- _Provided material_

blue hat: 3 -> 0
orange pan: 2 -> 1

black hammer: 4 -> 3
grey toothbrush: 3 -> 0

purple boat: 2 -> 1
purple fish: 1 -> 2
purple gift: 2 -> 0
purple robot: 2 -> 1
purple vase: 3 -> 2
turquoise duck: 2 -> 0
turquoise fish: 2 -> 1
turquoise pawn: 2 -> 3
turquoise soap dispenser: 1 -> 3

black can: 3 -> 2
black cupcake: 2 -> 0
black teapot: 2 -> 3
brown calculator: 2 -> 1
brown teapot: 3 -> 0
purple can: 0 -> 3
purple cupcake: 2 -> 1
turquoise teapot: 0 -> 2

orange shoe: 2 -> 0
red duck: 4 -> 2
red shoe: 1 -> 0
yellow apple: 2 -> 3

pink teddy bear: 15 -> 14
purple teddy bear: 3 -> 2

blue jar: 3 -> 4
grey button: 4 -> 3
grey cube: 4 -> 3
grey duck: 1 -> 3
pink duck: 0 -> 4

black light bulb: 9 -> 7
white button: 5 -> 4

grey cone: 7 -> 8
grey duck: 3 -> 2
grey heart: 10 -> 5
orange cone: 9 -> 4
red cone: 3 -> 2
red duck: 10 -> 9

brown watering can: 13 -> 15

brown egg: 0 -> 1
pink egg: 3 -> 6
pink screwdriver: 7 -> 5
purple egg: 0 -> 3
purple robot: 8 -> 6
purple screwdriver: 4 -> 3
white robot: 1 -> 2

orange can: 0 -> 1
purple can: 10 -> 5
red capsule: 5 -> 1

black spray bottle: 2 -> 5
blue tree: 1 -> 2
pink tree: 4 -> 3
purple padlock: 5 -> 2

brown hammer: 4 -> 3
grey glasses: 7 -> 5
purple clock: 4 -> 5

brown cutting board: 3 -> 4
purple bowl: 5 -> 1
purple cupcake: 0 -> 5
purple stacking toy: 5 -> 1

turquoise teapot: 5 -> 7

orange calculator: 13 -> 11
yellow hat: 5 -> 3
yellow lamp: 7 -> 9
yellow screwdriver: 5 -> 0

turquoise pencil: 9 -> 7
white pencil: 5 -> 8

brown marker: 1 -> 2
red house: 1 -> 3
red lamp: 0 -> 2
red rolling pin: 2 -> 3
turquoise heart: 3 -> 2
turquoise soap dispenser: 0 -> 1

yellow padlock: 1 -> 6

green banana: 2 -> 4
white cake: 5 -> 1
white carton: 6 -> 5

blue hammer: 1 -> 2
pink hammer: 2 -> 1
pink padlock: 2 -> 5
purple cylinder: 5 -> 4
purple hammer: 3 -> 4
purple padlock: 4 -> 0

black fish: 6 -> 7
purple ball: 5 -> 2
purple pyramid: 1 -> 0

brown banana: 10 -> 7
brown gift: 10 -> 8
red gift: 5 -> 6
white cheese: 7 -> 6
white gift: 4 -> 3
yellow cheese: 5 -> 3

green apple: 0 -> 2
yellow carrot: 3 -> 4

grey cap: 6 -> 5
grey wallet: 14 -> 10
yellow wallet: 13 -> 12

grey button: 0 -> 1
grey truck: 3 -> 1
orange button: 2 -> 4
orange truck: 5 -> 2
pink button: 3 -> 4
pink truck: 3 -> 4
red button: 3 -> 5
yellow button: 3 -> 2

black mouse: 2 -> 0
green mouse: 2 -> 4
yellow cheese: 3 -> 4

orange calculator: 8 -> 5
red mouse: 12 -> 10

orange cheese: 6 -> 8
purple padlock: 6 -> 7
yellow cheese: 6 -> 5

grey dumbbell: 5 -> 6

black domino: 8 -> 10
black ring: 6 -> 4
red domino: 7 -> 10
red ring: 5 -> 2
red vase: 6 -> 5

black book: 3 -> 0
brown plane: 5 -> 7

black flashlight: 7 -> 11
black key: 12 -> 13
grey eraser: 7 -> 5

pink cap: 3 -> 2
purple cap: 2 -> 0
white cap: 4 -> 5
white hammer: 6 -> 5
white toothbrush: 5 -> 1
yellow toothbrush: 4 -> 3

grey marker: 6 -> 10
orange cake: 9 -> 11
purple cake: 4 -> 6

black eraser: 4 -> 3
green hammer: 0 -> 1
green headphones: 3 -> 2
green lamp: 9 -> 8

- _What is being asked_
Find all the lines containing "robot" in the material, then copy them.

- _Response for this exercise_
purple robot: 2 -> 1
purple robot: 8 -> 6
white robot: 1 -> 2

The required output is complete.